◆ Given request
Count the lines in the listing below that contain the string "slurDashed", where case must match. Reply with the number alone.
* Start Data section *
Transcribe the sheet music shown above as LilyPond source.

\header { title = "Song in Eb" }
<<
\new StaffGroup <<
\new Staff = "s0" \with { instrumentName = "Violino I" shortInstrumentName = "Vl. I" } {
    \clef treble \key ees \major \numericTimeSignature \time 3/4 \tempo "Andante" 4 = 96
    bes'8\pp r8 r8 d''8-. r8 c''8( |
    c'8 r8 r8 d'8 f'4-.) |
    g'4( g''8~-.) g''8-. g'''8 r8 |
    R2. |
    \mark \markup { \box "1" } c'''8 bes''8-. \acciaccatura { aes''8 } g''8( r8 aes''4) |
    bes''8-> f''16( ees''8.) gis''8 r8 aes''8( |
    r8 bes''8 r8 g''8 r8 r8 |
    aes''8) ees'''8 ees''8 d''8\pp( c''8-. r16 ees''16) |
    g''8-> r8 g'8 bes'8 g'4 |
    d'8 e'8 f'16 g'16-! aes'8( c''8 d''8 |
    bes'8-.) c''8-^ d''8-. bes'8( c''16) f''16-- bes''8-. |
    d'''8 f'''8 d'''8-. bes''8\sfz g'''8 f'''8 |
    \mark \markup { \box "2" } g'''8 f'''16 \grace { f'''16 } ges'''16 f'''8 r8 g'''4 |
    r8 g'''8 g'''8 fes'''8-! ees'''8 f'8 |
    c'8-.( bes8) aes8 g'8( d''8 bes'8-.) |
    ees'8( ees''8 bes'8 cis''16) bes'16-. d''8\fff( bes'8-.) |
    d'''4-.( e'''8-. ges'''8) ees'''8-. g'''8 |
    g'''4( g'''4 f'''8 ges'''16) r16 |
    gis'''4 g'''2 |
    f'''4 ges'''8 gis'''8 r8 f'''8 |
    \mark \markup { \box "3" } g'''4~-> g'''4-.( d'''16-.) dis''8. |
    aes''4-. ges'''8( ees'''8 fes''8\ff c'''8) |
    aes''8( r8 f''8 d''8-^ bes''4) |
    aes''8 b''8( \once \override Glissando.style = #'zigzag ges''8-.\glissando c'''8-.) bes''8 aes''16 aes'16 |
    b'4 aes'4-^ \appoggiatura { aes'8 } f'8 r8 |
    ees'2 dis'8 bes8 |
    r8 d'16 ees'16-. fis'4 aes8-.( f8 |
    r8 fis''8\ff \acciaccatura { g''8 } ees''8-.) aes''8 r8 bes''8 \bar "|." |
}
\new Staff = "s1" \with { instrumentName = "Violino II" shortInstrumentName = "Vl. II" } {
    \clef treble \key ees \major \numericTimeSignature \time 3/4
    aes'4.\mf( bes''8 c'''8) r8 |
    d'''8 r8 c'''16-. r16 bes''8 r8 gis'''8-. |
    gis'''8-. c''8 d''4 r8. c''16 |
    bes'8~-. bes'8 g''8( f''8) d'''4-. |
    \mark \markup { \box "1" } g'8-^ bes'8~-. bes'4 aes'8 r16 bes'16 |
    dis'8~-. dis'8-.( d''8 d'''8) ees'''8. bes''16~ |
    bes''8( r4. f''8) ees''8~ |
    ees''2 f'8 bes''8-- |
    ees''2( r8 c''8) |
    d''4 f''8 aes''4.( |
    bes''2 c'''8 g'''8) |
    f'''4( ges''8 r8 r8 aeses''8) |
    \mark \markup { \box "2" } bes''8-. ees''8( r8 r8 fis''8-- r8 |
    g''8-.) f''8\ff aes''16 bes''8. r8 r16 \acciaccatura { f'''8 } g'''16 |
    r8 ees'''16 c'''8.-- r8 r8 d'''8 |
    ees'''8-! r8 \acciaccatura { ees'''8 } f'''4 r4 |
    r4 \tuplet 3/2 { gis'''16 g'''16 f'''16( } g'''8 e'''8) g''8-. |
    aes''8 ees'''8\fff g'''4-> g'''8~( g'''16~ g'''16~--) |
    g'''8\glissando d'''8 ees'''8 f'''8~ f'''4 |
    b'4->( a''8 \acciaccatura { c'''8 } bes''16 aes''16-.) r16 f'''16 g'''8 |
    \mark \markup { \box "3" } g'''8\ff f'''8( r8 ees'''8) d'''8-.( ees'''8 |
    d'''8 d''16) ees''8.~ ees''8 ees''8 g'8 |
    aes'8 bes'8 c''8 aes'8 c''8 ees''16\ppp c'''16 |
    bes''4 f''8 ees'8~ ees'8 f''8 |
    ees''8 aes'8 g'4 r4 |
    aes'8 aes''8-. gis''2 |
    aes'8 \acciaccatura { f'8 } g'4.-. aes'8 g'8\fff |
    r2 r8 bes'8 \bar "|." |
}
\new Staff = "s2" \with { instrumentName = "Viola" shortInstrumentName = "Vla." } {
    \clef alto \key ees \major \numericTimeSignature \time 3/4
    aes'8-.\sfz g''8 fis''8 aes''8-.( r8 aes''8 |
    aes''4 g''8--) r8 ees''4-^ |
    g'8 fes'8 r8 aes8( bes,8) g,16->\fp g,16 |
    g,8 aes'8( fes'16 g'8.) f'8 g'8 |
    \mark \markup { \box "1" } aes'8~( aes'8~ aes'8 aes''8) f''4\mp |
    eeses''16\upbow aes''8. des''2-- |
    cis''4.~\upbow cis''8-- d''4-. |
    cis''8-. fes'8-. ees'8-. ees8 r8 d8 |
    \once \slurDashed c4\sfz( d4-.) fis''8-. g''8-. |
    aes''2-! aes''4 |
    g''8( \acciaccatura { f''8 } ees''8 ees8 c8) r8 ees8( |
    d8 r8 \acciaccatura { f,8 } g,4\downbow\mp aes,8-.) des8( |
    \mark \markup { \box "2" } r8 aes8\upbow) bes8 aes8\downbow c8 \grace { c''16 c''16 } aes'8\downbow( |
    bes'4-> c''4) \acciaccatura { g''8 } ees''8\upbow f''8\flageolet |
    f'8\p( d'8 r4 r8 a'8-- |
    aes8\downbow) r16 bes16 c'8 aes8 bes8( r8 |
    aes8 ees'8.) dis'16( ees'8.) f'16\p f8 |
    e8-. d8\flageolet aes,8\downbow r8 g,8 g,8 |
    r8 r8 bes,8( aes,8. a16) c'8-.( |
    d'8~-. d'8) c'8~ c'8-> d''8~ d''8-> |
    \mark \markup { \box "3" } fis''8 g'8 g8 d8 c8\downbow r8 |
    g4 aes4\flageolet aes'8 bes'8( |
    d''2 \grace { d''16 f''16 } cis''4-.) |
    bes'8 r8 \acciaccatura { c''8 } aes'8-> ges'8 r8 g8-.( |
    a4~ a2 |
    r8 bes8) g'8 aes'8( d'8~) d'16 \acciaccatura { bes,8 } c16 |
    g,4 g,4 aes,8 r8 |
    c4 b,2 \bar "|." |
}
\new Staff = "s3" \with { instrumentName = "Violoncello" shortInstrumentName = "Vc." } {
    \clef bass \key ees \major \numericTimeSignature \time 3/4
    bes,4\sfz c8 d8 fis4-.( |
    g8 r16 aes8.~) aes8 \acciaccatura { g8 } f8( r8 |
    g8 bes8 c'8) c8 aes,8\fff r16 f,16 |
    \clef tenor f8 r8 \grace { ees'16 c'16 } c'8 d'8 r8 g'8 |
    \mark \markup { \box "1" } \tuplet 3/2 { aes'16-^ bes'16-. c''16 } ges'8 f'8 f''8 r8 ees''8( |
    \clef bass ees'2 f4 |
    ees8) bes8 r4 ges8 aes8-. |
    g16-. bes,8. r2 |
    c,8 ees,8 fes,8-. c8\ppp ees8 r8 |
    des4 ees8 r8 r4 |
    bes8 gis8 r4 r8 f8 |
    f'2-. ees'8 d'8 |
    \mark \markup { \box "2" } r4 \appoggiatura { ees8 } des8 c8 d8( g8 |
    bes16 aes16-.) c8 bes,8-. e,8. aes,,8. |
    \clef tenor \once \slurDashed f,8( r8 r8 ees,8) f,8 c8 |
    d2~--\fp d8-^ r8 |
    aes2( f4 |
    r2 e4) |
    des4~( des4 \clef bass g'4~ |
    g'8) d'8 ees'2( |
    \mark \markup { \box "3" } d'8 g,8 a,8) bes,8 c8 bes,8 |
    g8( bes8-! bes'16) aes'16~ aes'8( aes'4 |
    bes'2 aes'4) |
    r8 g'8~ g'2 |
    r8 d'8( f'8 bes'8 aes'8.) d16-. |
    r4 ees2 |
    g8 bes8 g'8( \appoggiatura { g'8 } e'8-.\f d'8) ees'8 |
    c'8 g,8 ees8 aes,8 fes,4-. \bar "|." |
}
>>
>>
* End Data section *
◆ Problem solution
2